> _EXERCISE REQUIREMENTS_
Only lines holding the word "grey" are needed; copy each of them from the material.

> _INPUT_
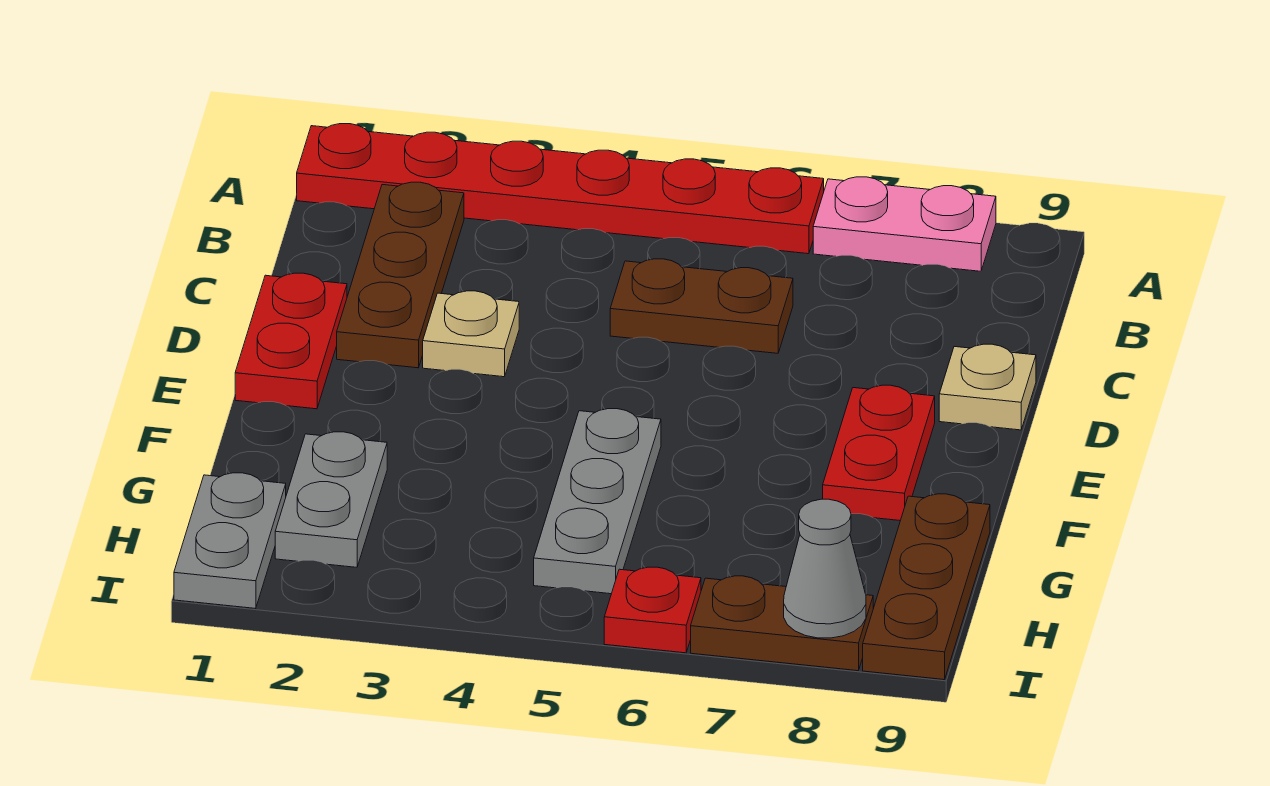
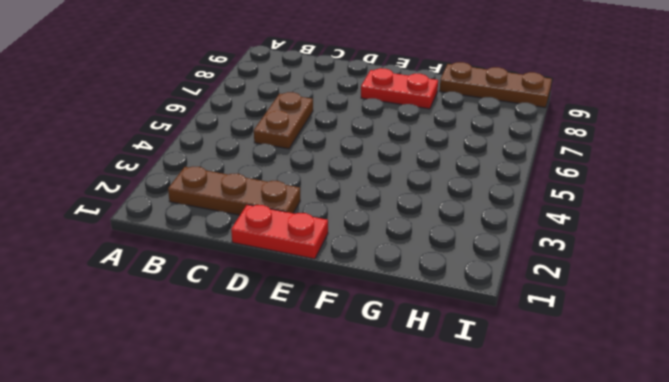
none -> red plate A1:A6 level 1
none -> pink plate A7:A8 level 1
none -> tan plate D3 level 1

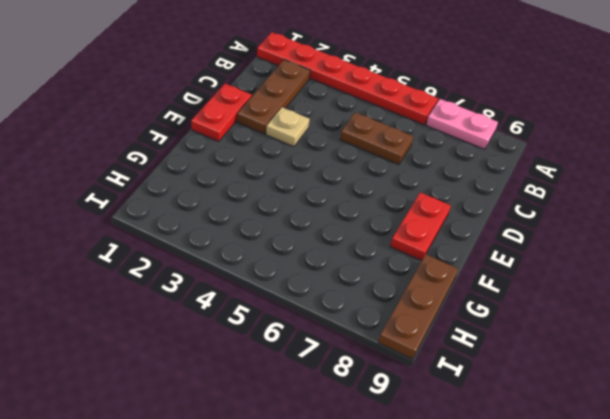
none -> tan plate D9 level 1
none -> grey plate F5:H5 level 1
none -> grey plate G2:H2 level 1

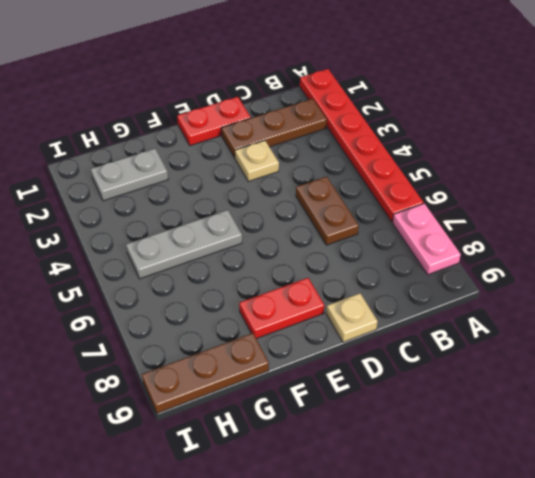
none -> grey plate H1:I1 level 1
none -> red plate I6 level 1
none -> brown plate I7:I8 level 1

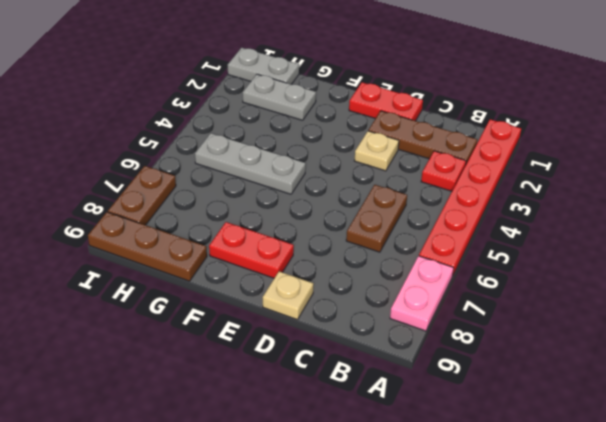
red plate B3 level 1 -> red plate I6 level 1
none -> grey cone I8 level 2

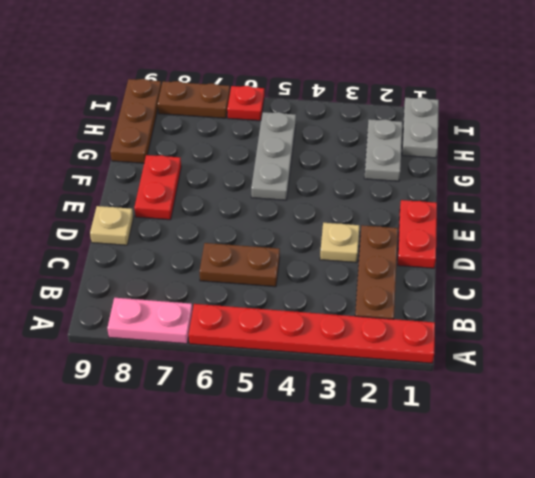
none -> grey cone I8 level 2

> _SOLUTION TO THIS TASK_
none -> grey plate F5:H5 level 1
none -> grey plate G2:H2 level 1
none -> grey plate H1:I1 level 1
none -> grey cone I8 level 2
none -> grey cone I8 level 2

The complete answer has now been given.